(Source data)
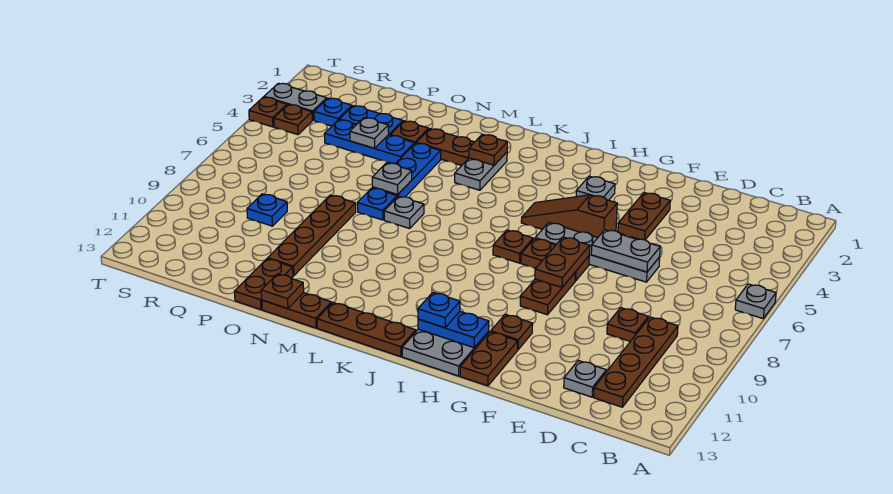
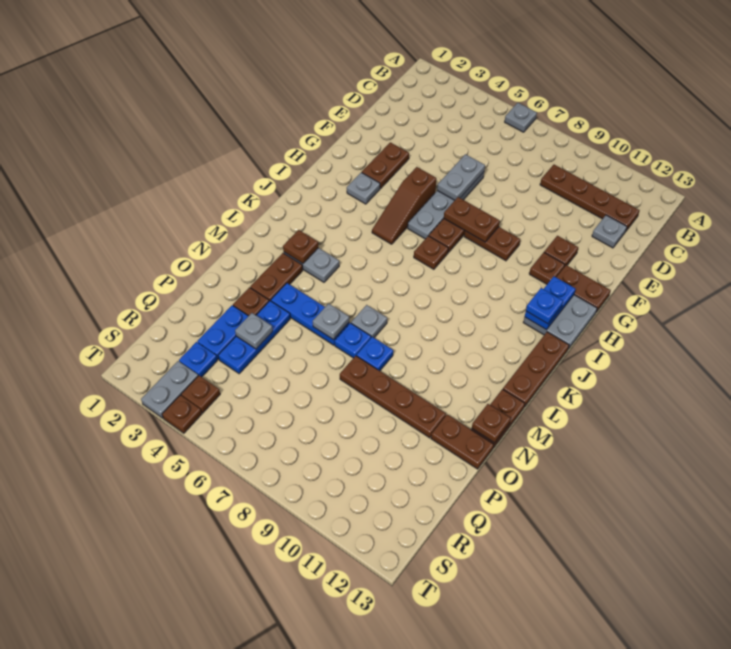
brown plate D9 level 1 -> brown plate F11 level 1
brown plate F3:F4 level 1 -> brown plate F3:G3 level 1
blue plate Q9 level 1 -> blue plate N8 level 1

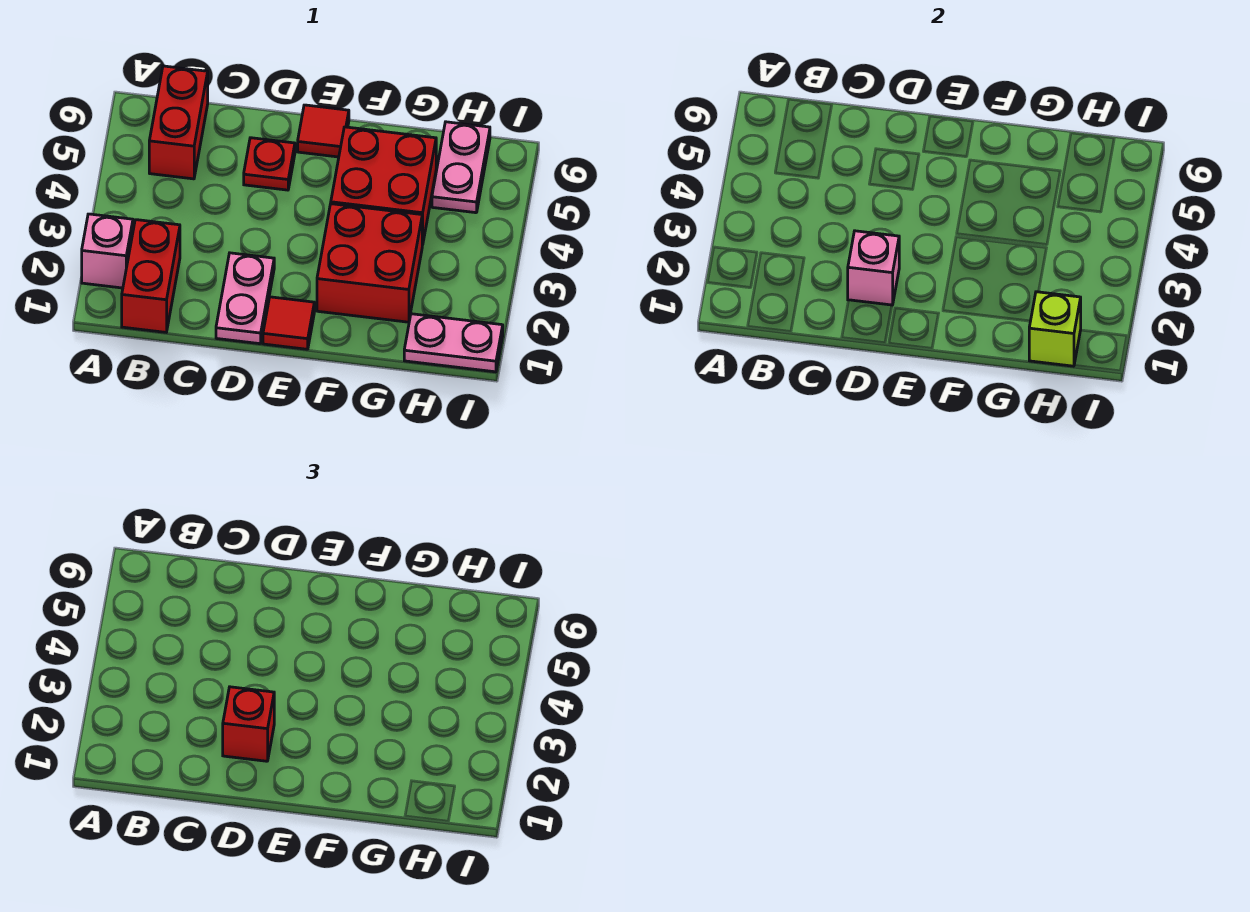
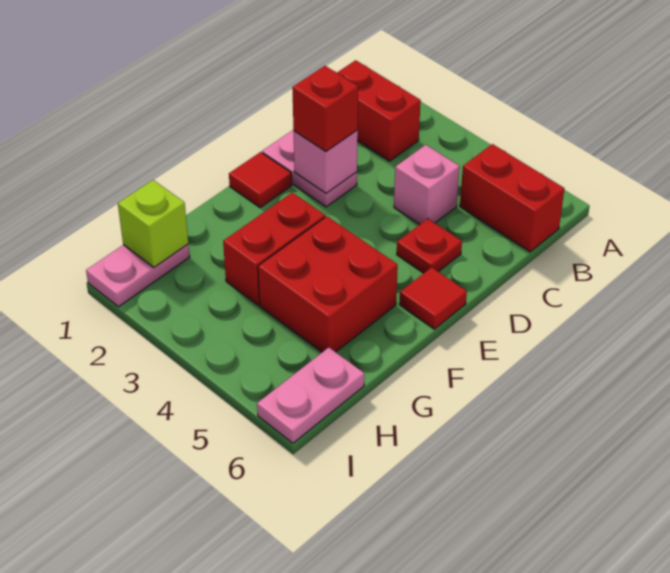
pink brick A2 level 1 -> pink brick C4 level 1
red brick F2:G3 level 1 -> red brick F3:G3 level 1
pink plate H5:H6 level 1 -> pink plate H6:I6 level 1

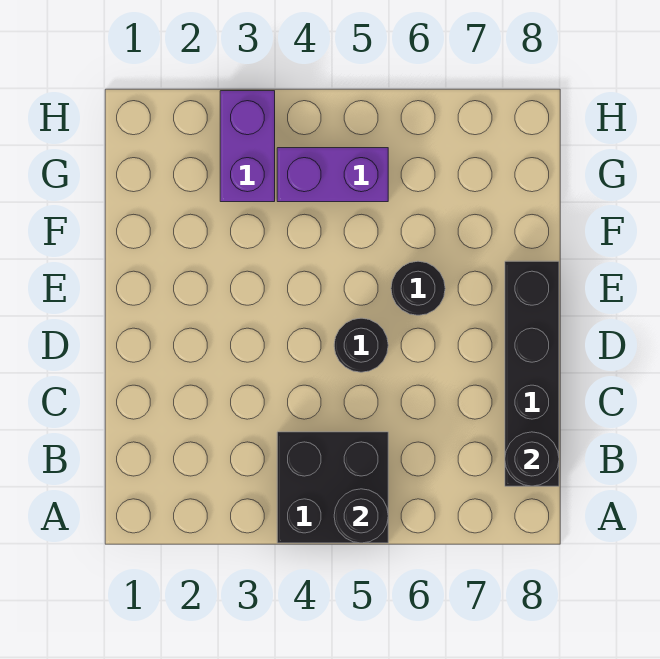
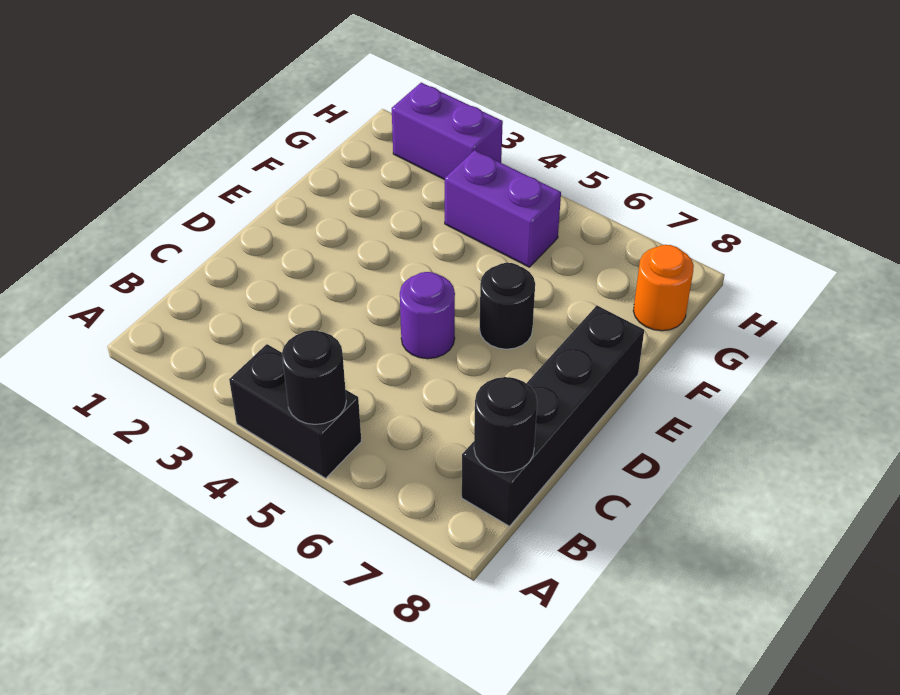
black brick A4:B5 level 1 -> black brick A4:A5 level 1
black round brick D5 level 1 -> purple round brick D5 level 1
purple brick G3:H3 level 1 -> purple brick H2:H3 level 1
none -> orange round brick G8 level 1

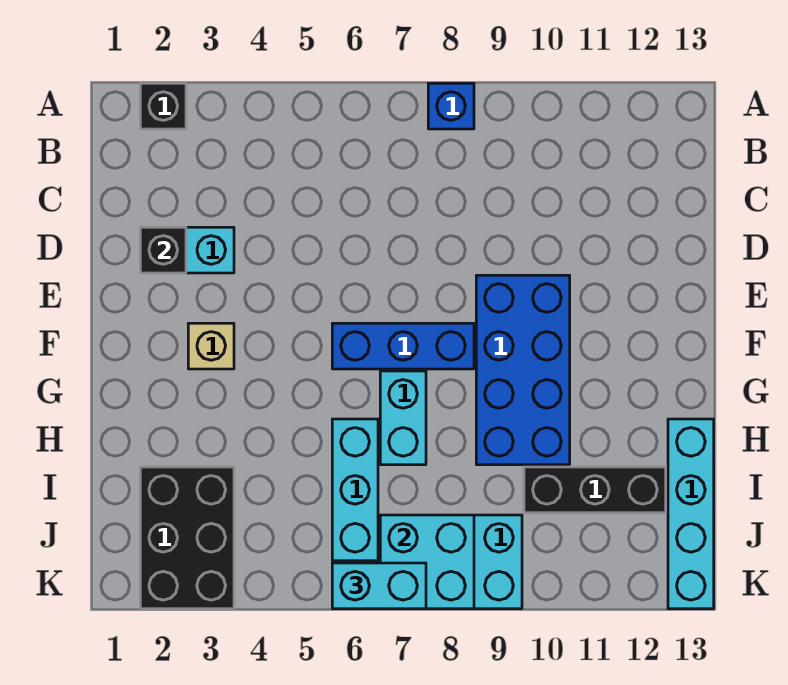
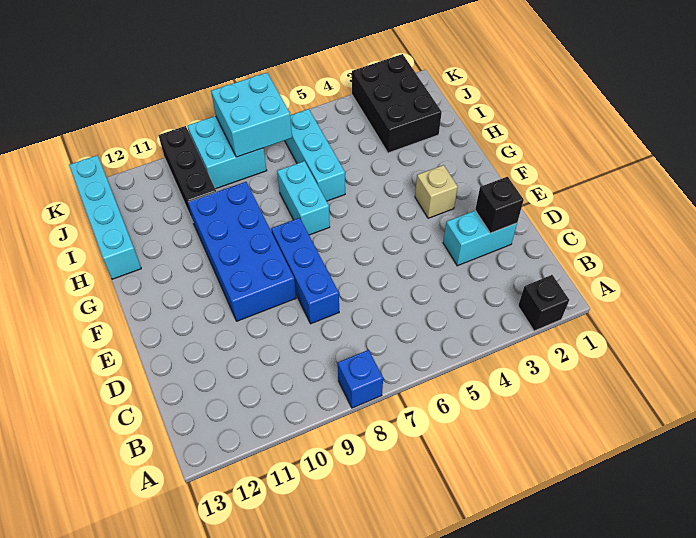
blue brick F6:F8 level 1 -> blue brick D8:F8 level 1
black brick I10:I12 level 1 -> black brick I10:K10 level 1
cyan brick K6:K7 level 3 -> none

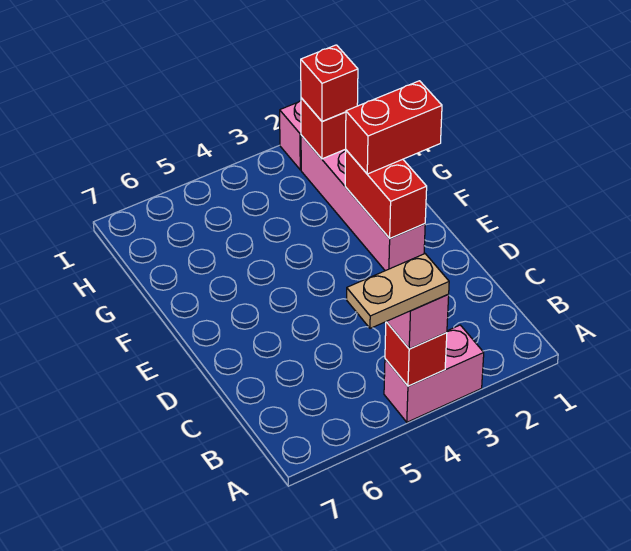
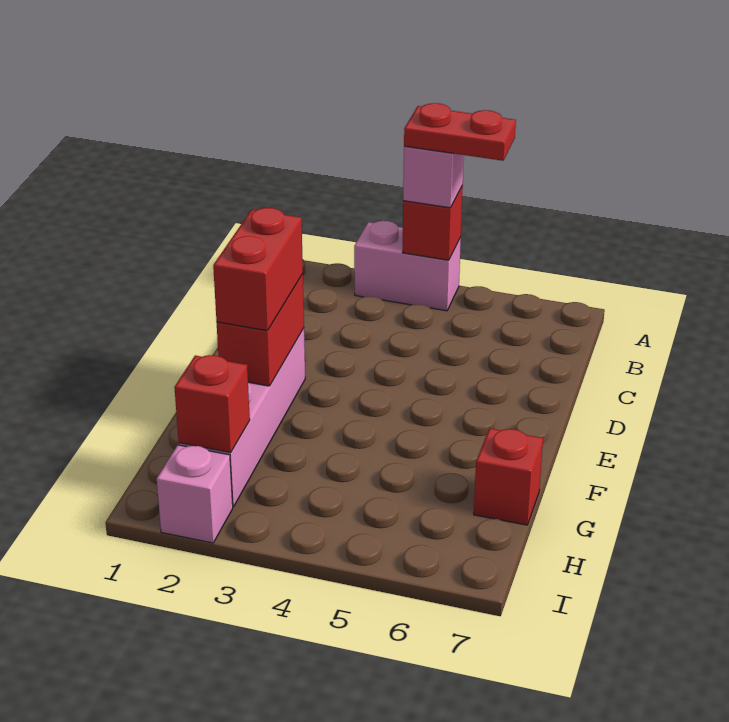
tan plate A4:A5 level 4 -> red plate A4:A5 level 4
red brick F1:F2 level 3 -> red brick E2:F2 level 3
red brick H2 level 3 -> red brick G7 level 1

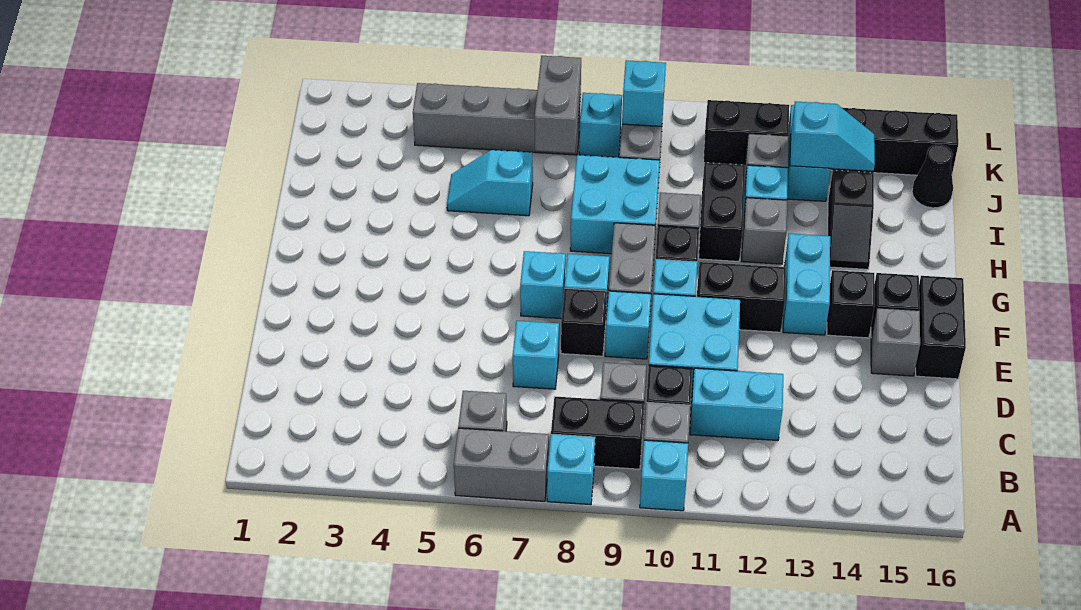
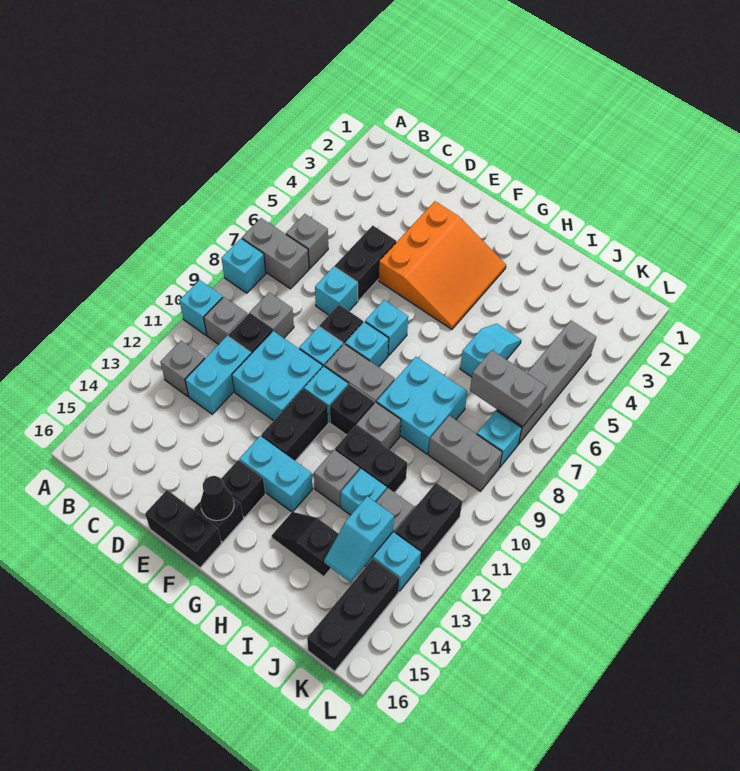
grey brick A6:A7 level 1 -> grey brick A7:B7 level 1
black brick B8:B9 level 1 -> black brick D5:D6 level 1
none -> orange slope E3:G5 level 1 top E
grey brick E15 level 1 -> grey brick B12 level 1
black cone J16 level 1 -> black cone F15 level 2
cyan brick K9 level 2 -> none

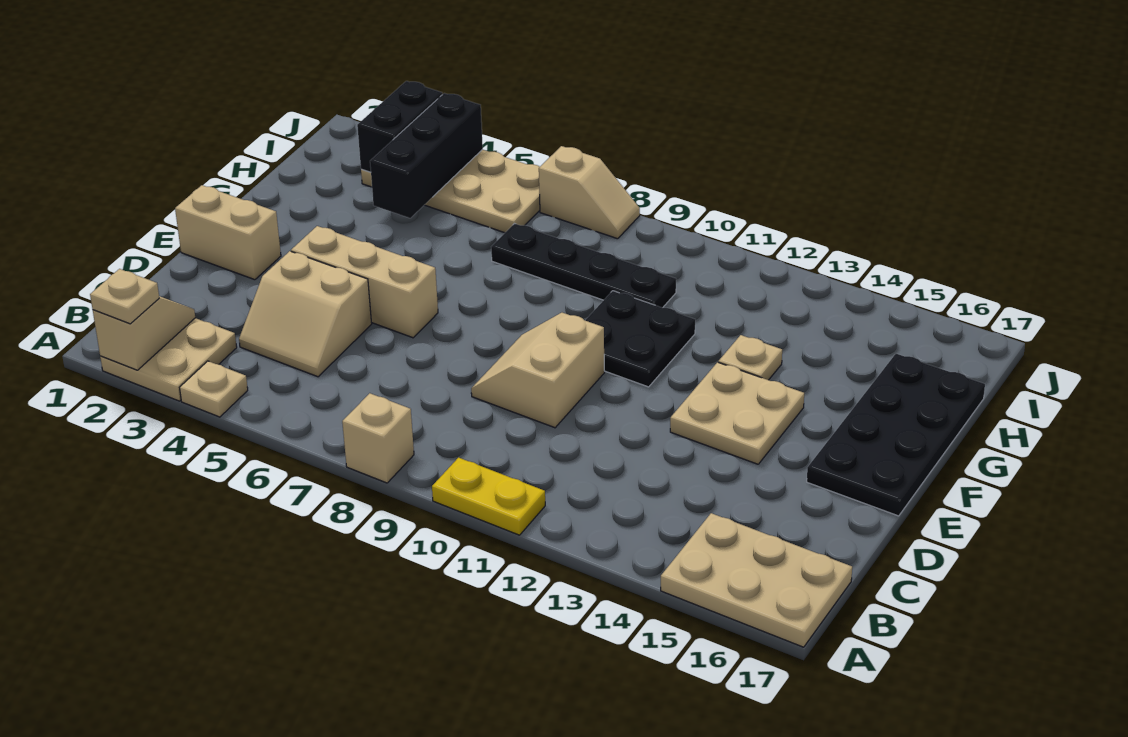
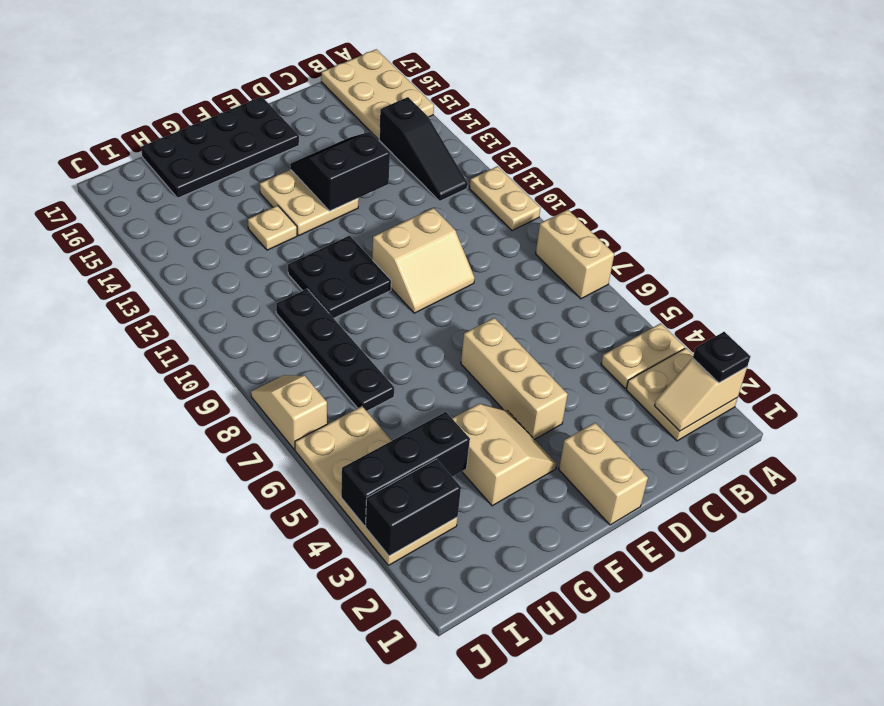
tan plate A2 level 3 -> black plate A2 level 3
tan plate A4 level 1 -> tan plate A4:B4 level 1
tan brick A8 level 1 -> tan brick A7:A8 level 1
yellow plate A10:A11 level 1 -> tan plate A10:A11 level 1
none -> black slope B12:B14 level 1 top 14
tan slope C4:D5 level 1 top D -> tan slope F3:G4 level 1 top G
none -> black slope D13:E14 level 2 top 13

Task objective | Find the line with "blue plate Q9" in the entries above. Set down exactly every line from it up to and including the line with "black brick A4:B5", images excluded.

Task solution |
blue plate Q9 level 1 -> blue plate N8 level 1

pink brick A2 level 1 -> pink brick C4 level 1
red brick F2:G3 level 1 -> red brick F3:G3 level 1
pink plate H5:H6 level 1 -> pink plate H6:I6 level 1

black brick A4:B5 level 1 -> black brick A4:A5 level 1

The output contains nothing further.